'''

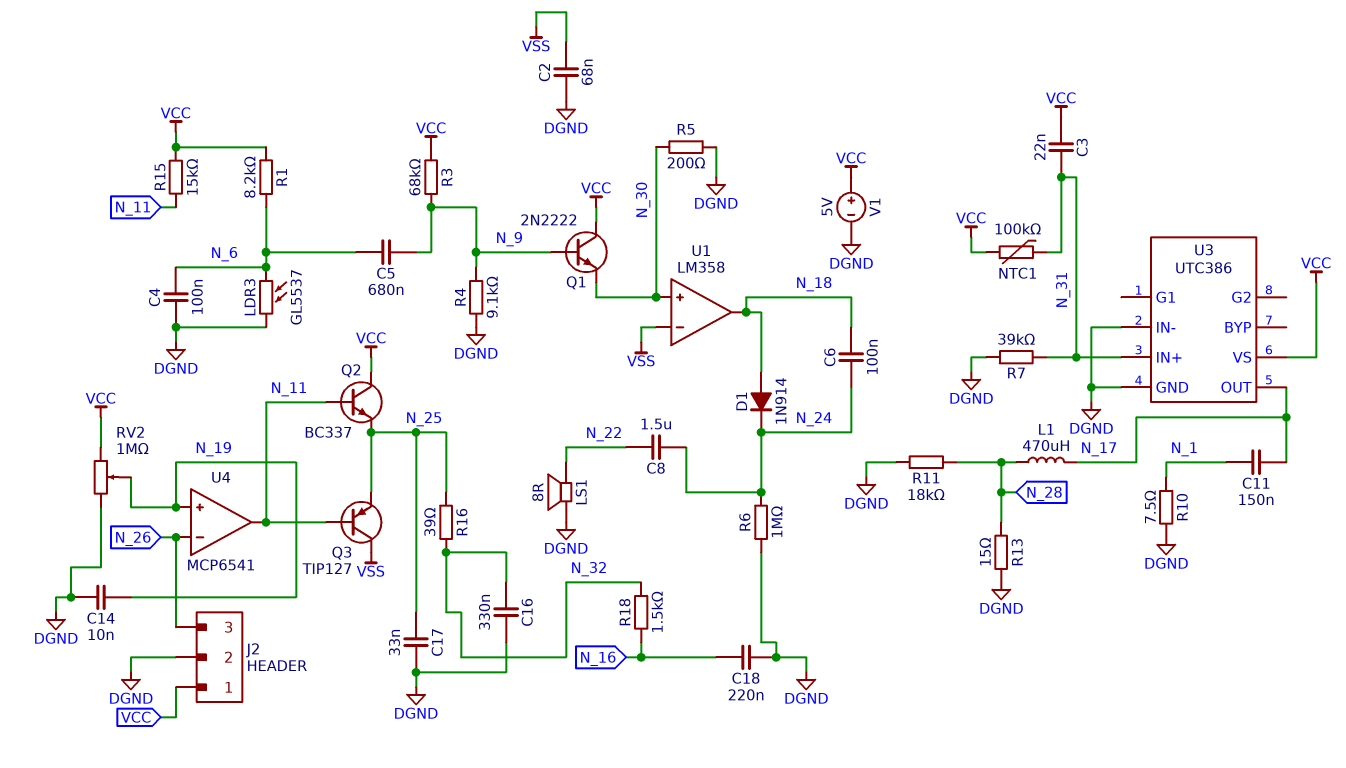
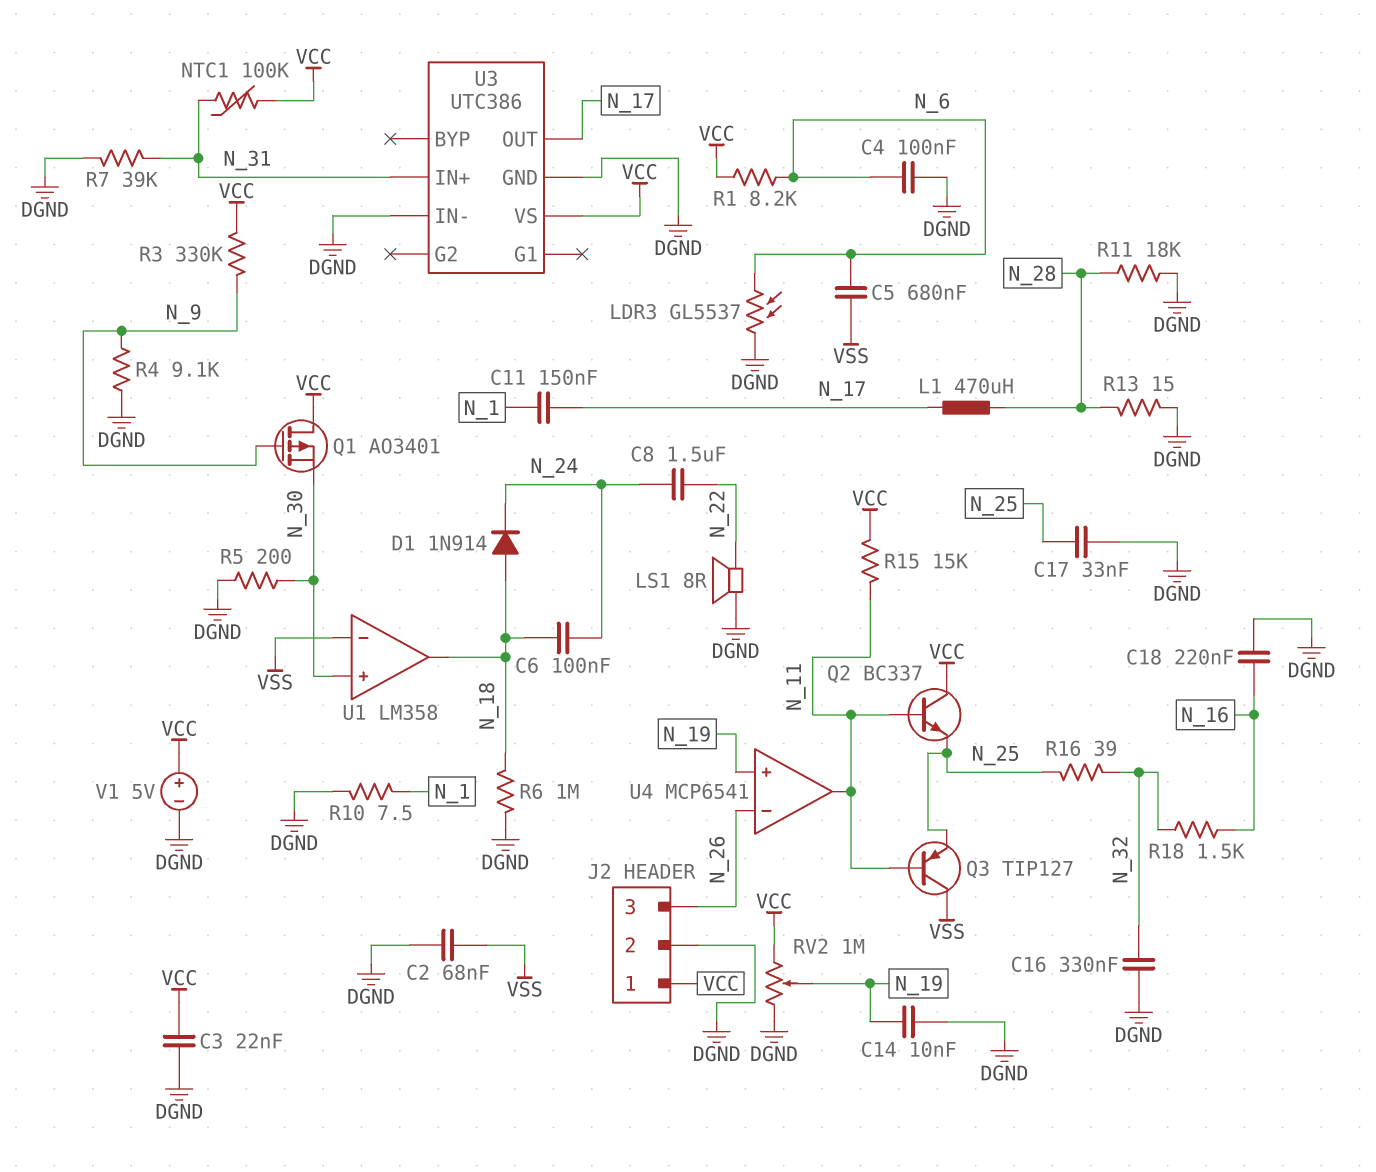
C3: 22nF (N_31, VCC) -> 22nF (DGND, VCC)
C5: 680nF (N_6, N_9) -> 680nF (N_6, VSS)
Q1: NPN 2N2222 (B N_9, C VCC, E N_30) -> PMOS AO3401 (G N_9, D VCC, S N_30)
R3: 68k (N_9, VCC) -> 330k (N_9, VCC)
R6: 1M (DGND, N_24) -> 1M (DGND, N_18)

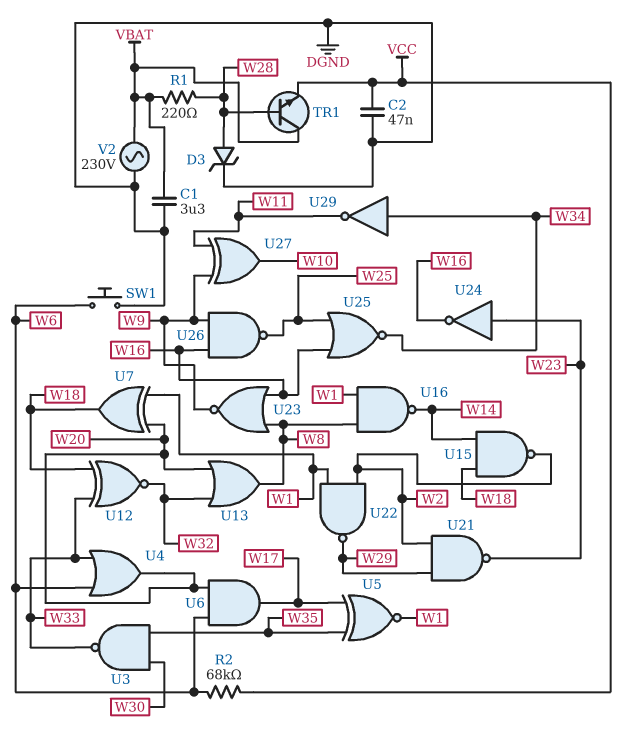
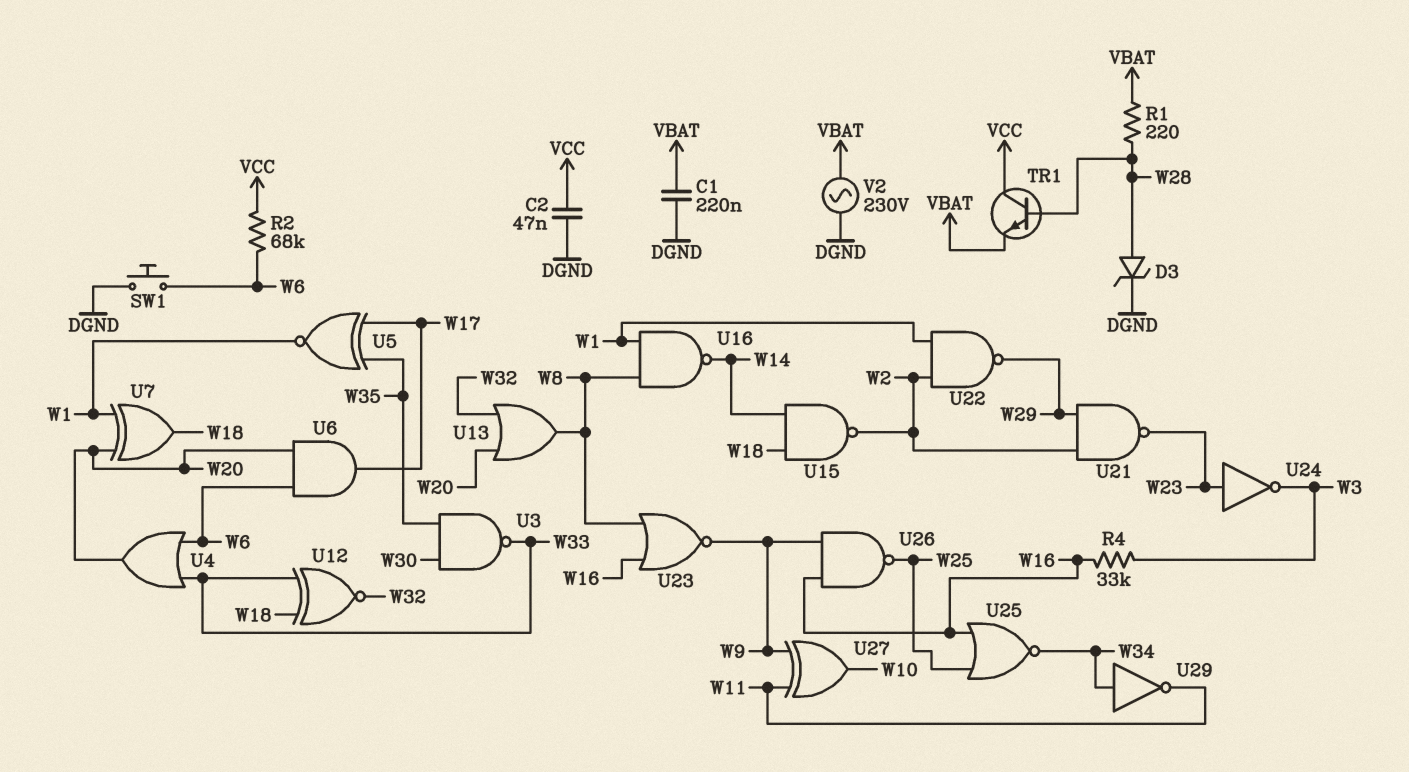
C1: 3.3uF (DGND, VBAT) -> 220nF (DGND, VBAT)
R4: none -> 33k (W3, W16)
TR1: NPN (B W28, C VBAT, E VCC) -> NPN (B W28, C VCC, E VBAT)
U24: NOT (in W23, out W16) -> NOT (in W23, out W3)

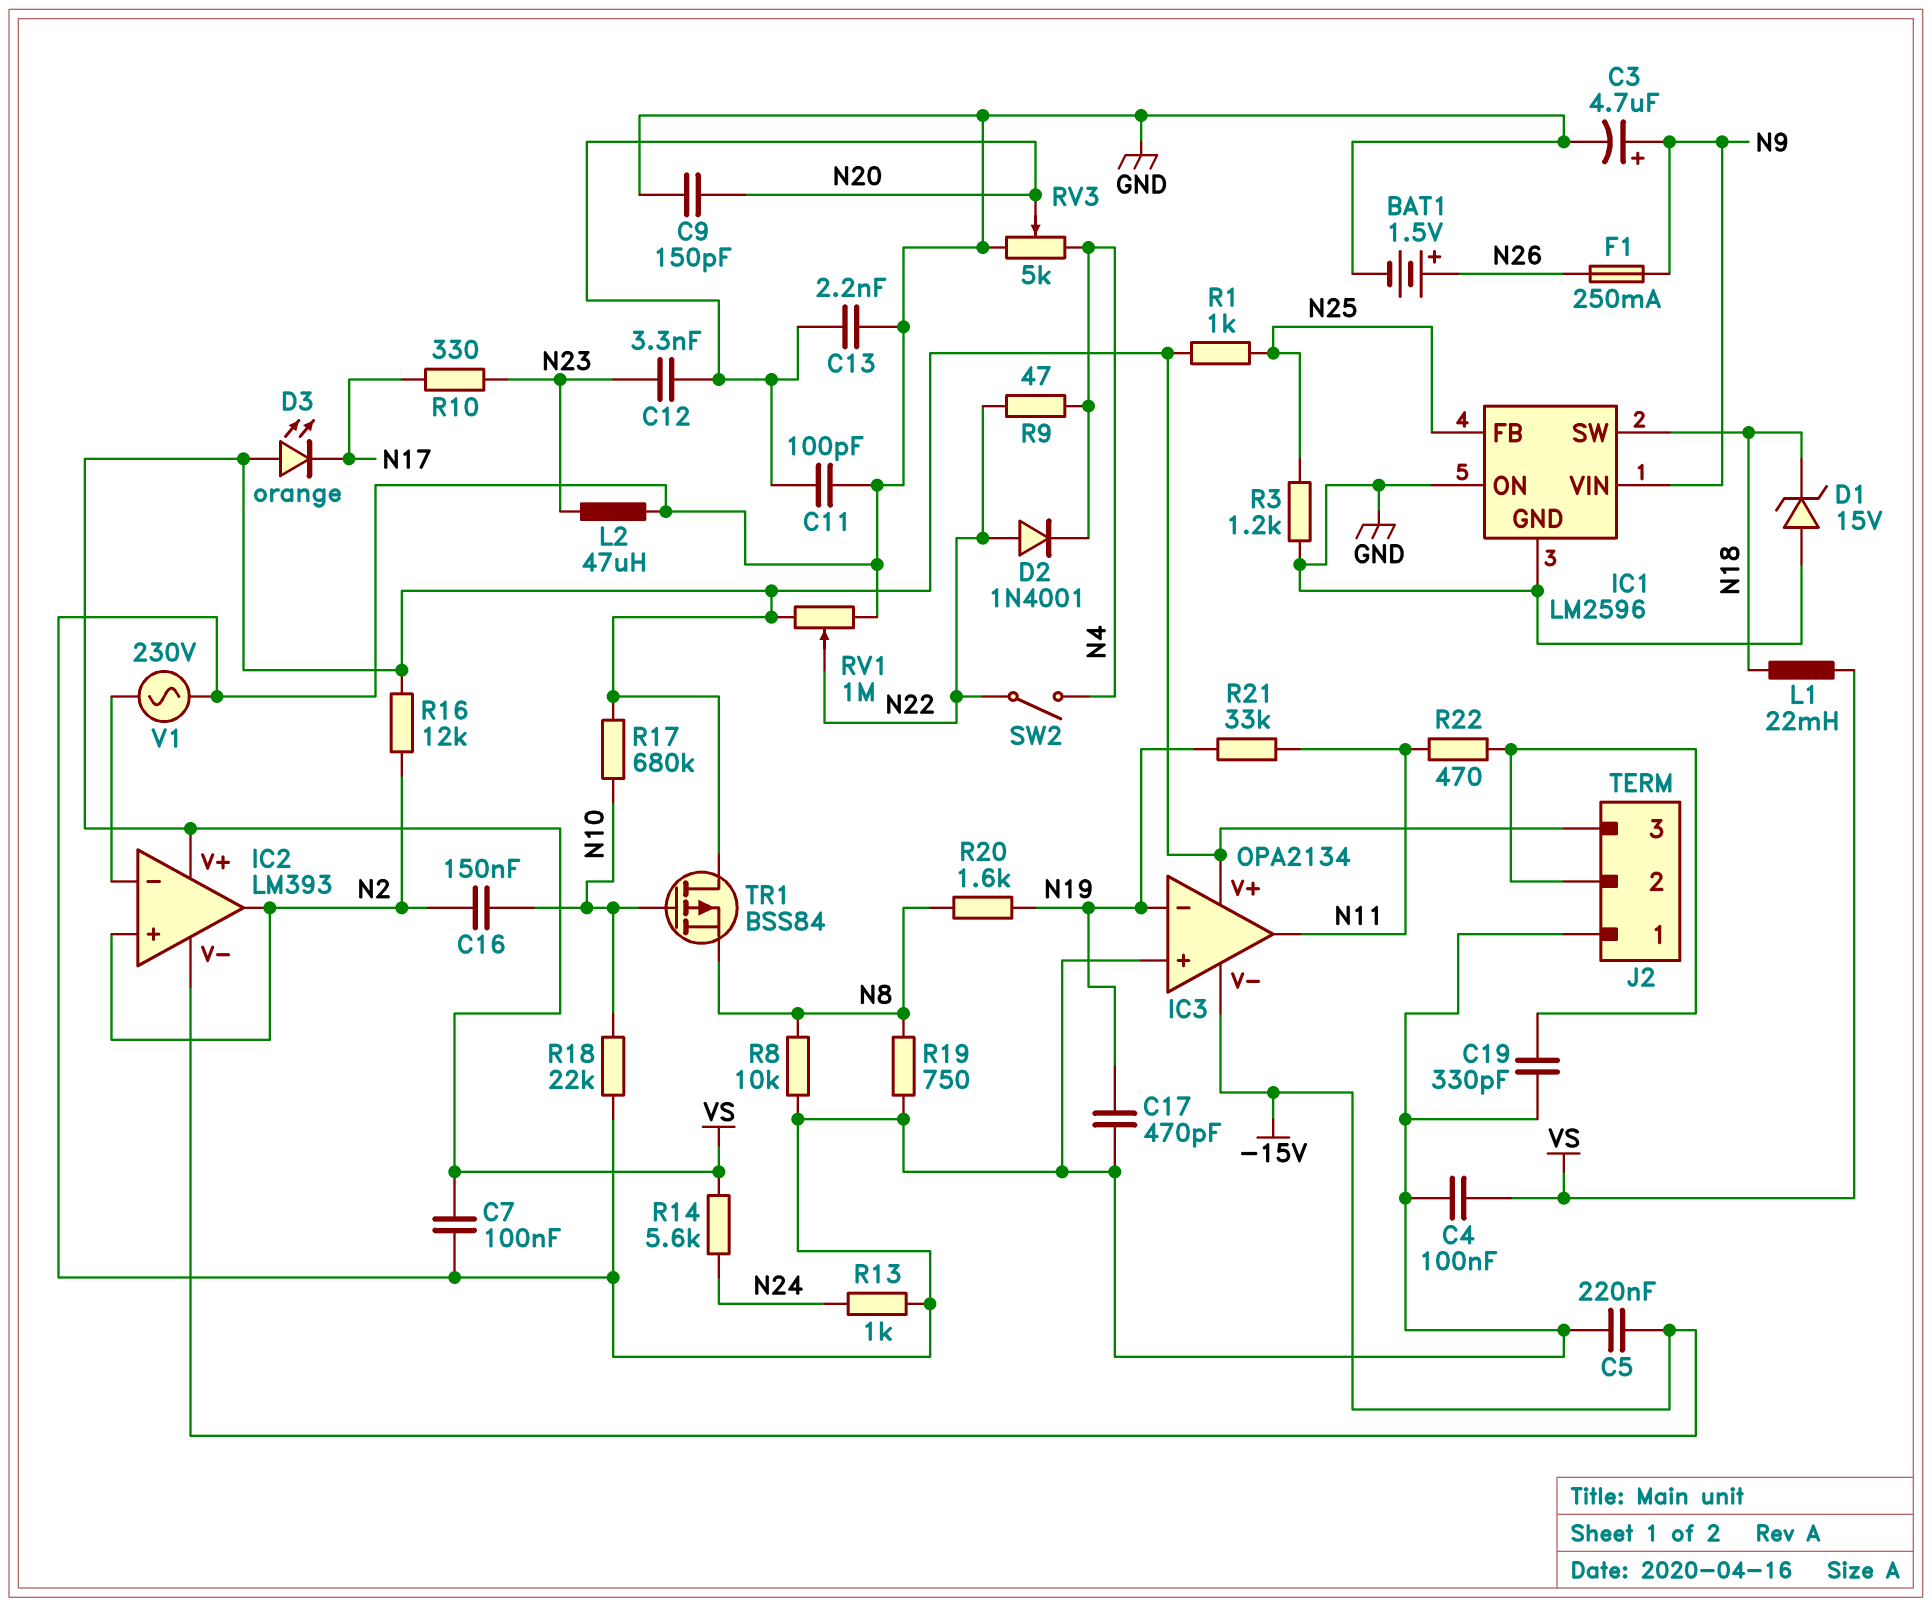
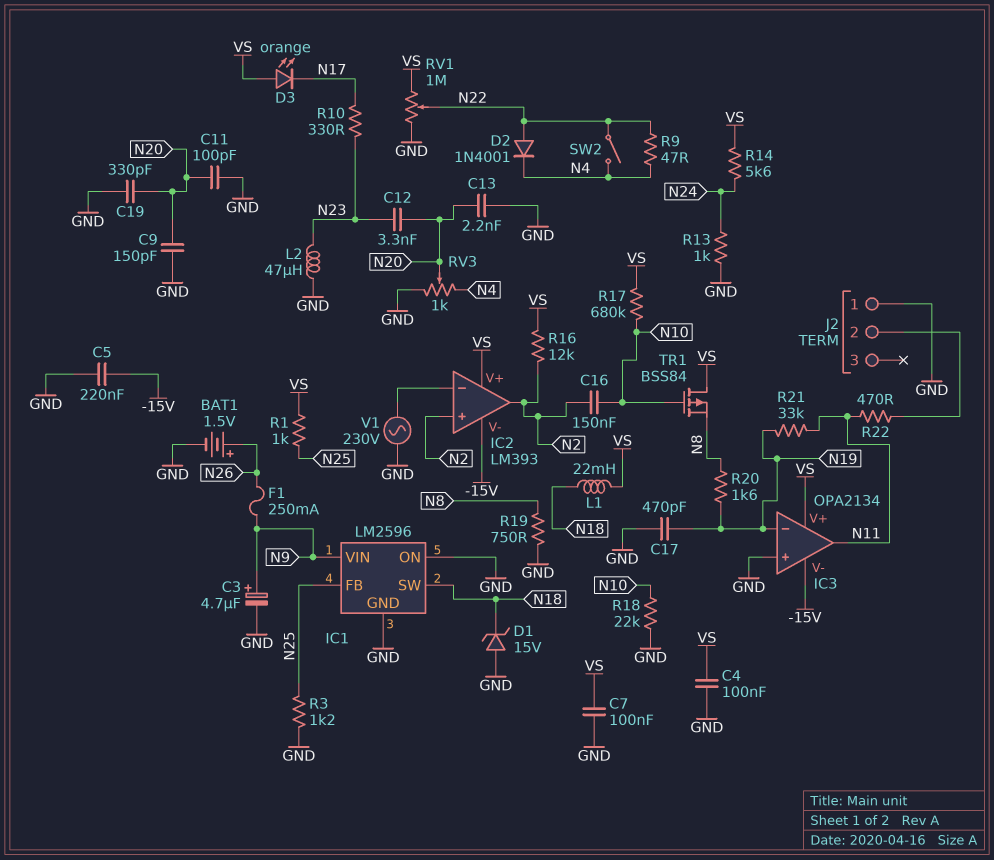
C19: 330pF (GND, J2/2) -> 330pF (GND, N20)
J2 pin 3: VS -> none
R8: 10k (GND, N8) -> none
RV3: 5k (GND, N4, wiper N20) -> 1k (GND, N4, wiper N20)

'''

→ Description of the task: Repeat exactly the lines from the one containing "R3: 68k (N_9, VCC) -> 330k (N_9, VCC)" to the last line of the data above, both included, and write no pictures into the copy.

→ Answer for this exercise:
R3: 68k (N_9, VCC) -> 330k (N_9, VCC)
R6: 1M (DGND, N_24) -> 1M (DGND, N_18)

C1: 3.3uF (DGND, VBAT) -> 220nF (DGND, VBAT)
R4: none -> 33k (W3, W16)
TR1: NPN (B W28, C VBAT, E VCC) -> NPN (B W28, C VCC, E VBAT)
U24: NOT (in W23, out W16) -> NOT (in W23, out W3)

C19: 330pF (GND, J2/2) -> 330pF (GND, N20)
J2 pin 3: VS -> none
R8: 10k (GND, N8) -> none
RV3: 5k (GND, N4, wiper N20) -> 1k (GND, N4, wiper N20)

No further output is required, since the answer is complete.